### What the task requires:
Nothing but the lines from the one containing "red cross: (240, 96) -> (218, 71), moved" through the last line of the records belongs in the answer, copied exactly and with the pictures left out.

(Beginning of Exercise material)

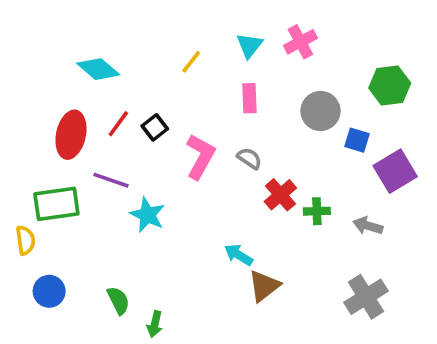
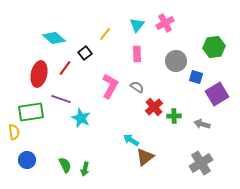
black square: (155, 127) -> (85, 53), moved
green arrow: (155, 324) -> (85, 169), moved

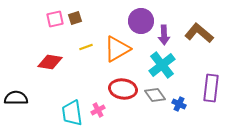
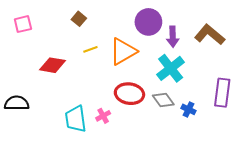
brown square: (75, 18) -> (79, 19), turned -32
pink square: (55, 19) -> (23, 24), moved

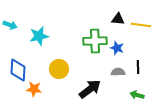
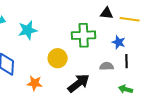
blue star: (117, 48) -> (119, 42), moved
yellow circle: (59, 69) -> (58, 58), moved
orange star: (34, 89) -> (35, 83), moved

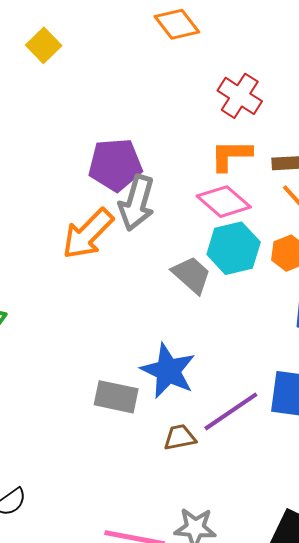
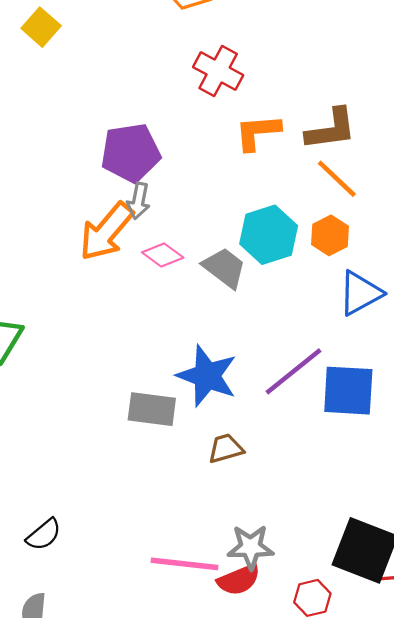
red cross: (240, 96) -> (218, 71), moved
pink diamond: (224, 202) -> (163, 255), moved, size x0.7
gray arrow: (137, 203) -> (138, 201), moved, size x0.6
purple line: (231, 411) -> (294, 371), moved

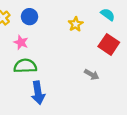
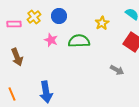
green semicircle: (25, 66) -> (79, 41), moved
blue arrow: (38, 93) -> (46, 92), moved

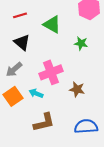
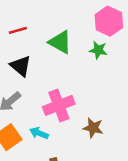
green star: (81, 43) -> (98, 50), moved

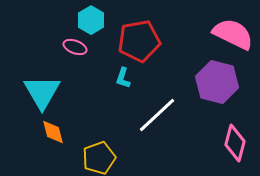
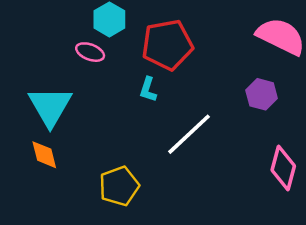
purple hexagon: (217, 82) -> (262, 94), size x0.6
orange diamond: (53, 132) -> (44, 155), moved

(End of Exercise material)

### Written response:
red cross: (240, 96) -> (218, 71), moved
pink diamond: (224, 202) -> (163, 255), moved, size x0.7
gray arrow: (137, 203) -> (138, 201), moved, size x0.6
purple line: (231, 411) -> (294, 371), moved

green semicircle: (25, 66) -> (79, 41), moved
blue arrow: (38, 93) -> (46, 92), moved

green star: (81, 43) -> (98, 50), moved

purple hexagon: (217, 82) -> (262, 94), size x0.6
orange diamond: (53, 132) -> (44, 155), moved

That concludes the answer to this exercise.